Items stored from a collection
:::::

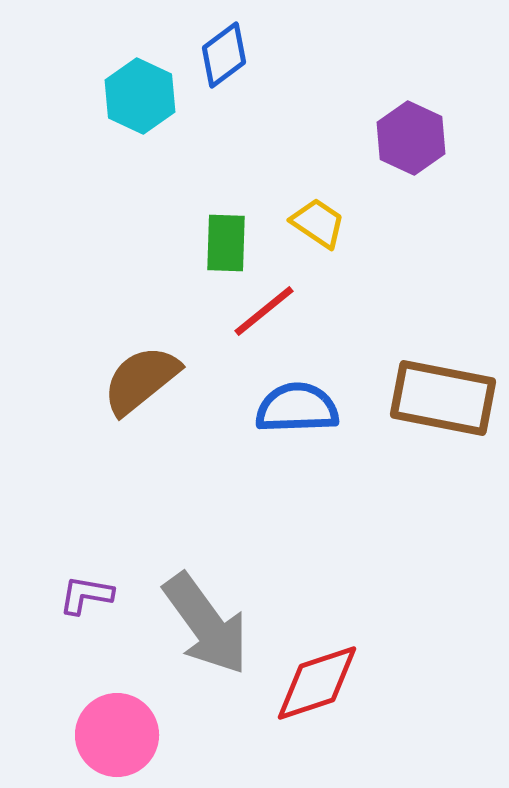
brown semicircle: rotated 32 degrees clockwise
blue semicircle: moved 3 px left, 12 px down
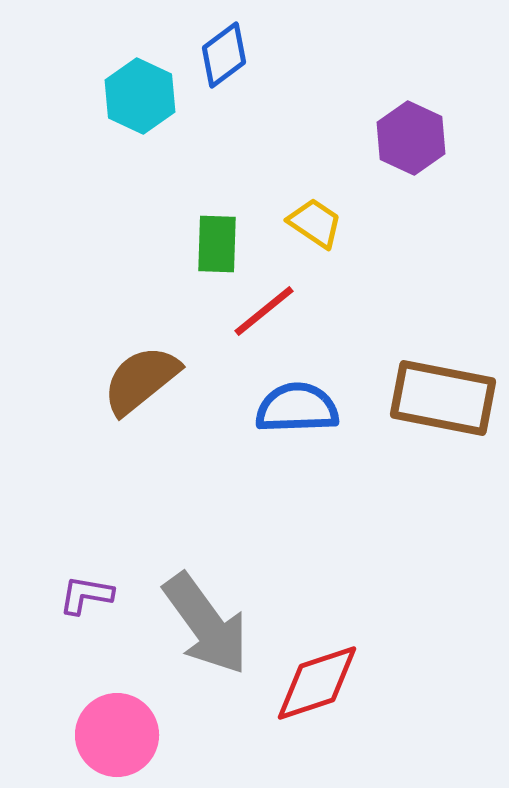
yellow trapezoid: moved 3 px left
green rectangle: moved 9 px left, 1 px down
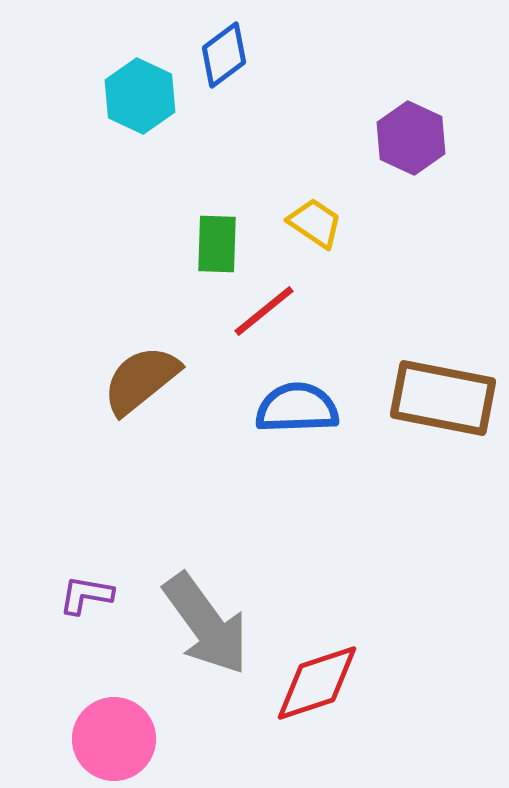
pink circle: moved 3 px left, 4 px down
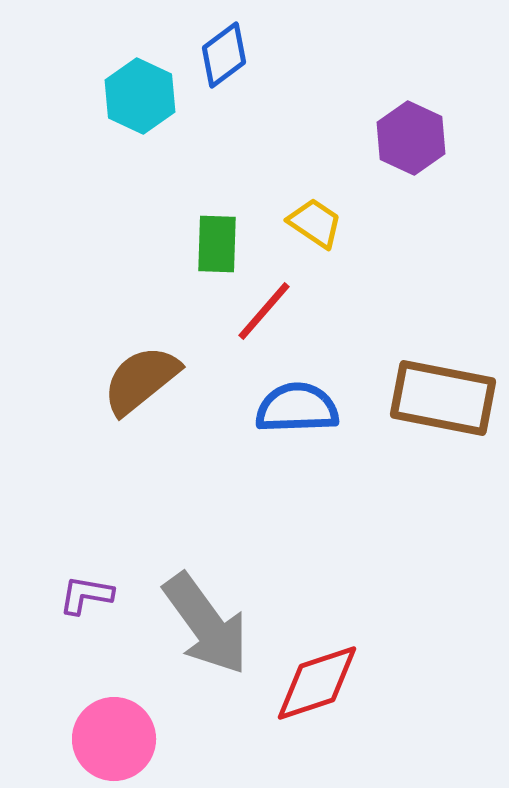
red line: rotated 10 degrees counterclockwise
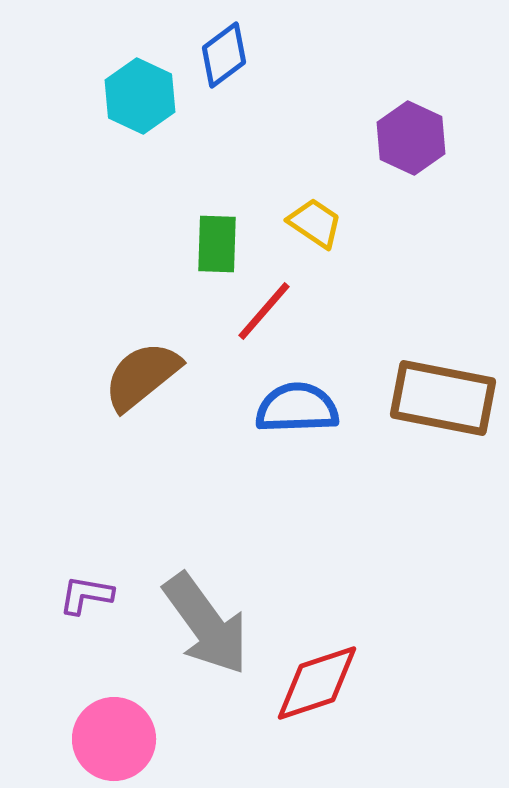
brown semicircle: moved 1 px right, 4 px up
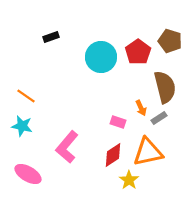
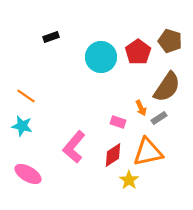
brown semicircle: moved 2 px right; rotated 48 degrees clockwise
pink L-shape: moved 7 px right
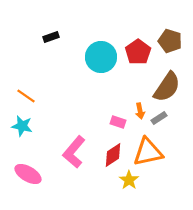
orange arrow: moved 1 px left, 3 px down; rotated 14 degrees clockwise
pink L-shape: moved 5 px down
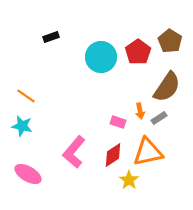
brown pentagon: rotated 15 degrees clockwise
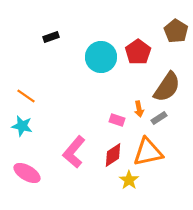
brown pentagon: moved 6 px right, 10 px up
orange arrow: moved 1 px left, 2 px up
pink rectangle: moved 1 px left, 2 px up
pink ellipse: moved 1 px left, 1 px up
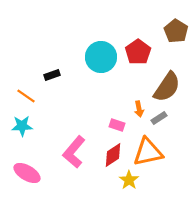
black rectangle: moved 1 px right, 38 px down
pink rectangle: moved 5 px down
cyan star: rotated 15 degrees counterclockwise
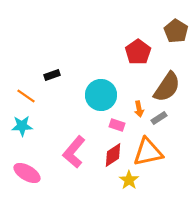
cyan circle: moved 38 px down
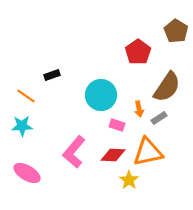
red diamond: rotated 35 degrees clockwise
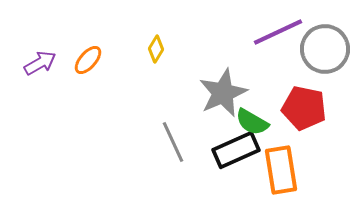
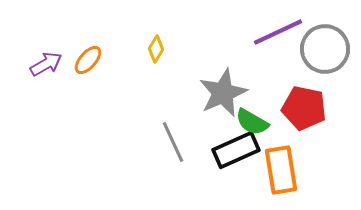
purple arrow: moved 6 px right, 1 px down
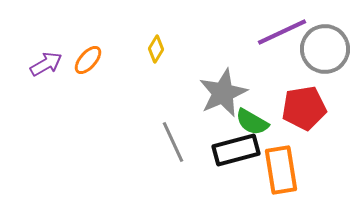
purple line: moved 4 px right
red pentagon: rotated 21 degrees counterclockwise
black rectangle: rotated 9 degrees clockwise
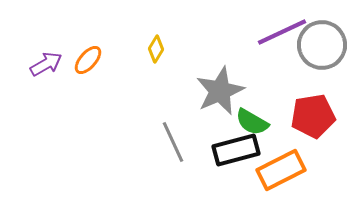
gray circle: moved 3 px left, 4 px up
gray star: moved 3 px left, 2 px up
red pentagon: moved 9 px right, 8 px down
orange rectangle: rotated 72 degrees clockwise
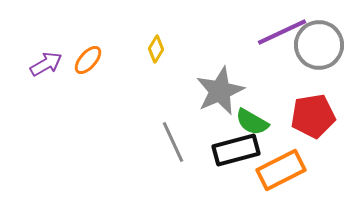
gray circle: moved 3 px left
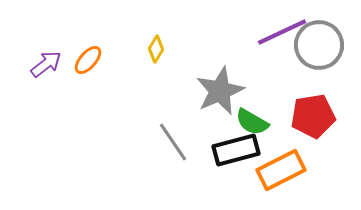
purple arrow: rotated 8 degrees counterclockwise
gray line: rotated 9 degrees counterclockwise
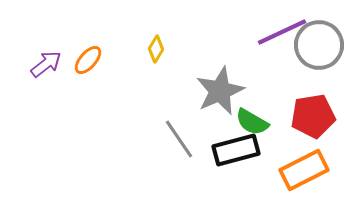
gray line: moved 6 px right, 3 px up
orange rectangle: moved 23 px right
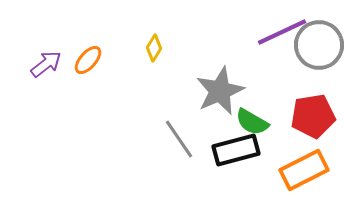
yellow diamond: moved 2 px left, 1 px up
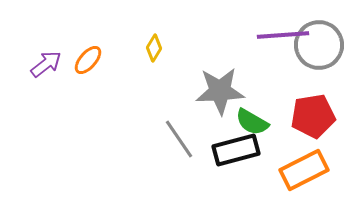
purple line: moved 1 px right, 3 px down; rotated 21 degrees clockwise
gray star: rotated 21 degrees clockwise
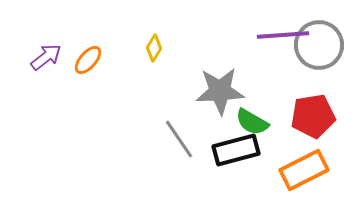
purple arrow: moved 7 px up
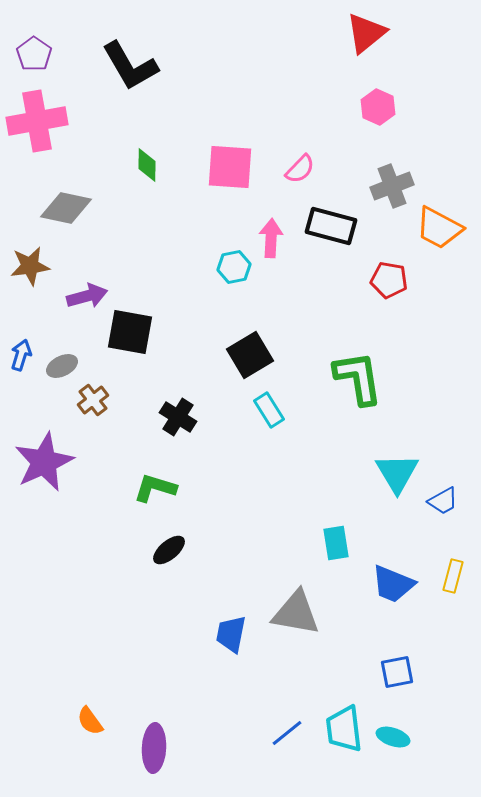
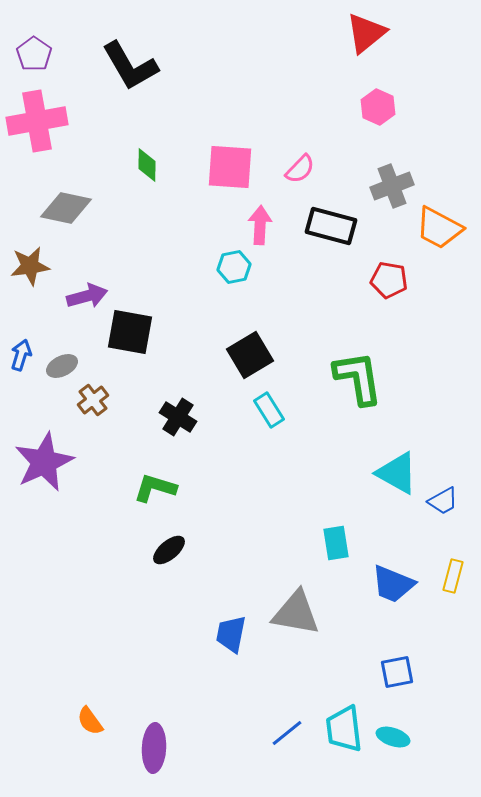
pink arrow at (271, 238): moved 11 px left, 13 px up
cyan triangle at (397, 473): rotated 30 degrees counterclockwise
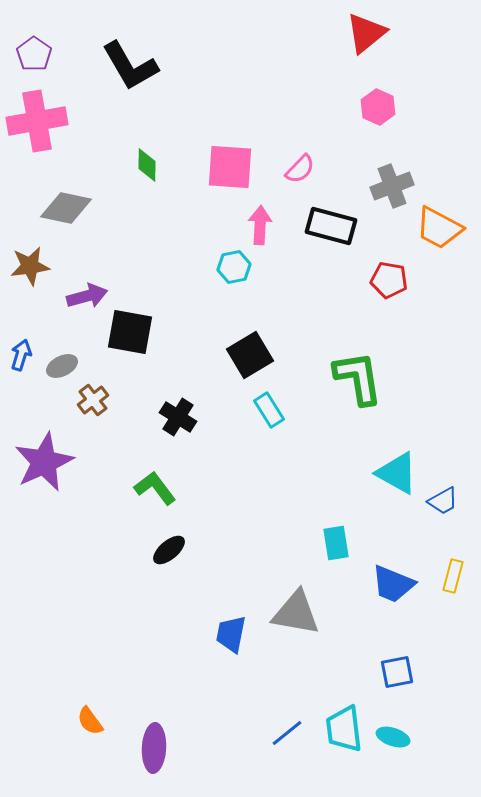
green L-shape at (155, 488): rotated 36 degrees clockwise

:::::

*WORK TO COMPLETE*:
Please pick out every line above that contains the word "rectangle", and copy each one. Case counts.

*COMPLETED TASK*:
green rectangle: moved 9 px left, 1 px down
pink rectangle: moved 1 px left, 2 px up
black rectangle: moved 1 px right, 38 px down
pink rectangle: moved 5 px down
black rectangle: rotated 9 degrees clockwise
orange rectangle: rotated 72 degrees clockwise
orange rectangle: moved 23 px right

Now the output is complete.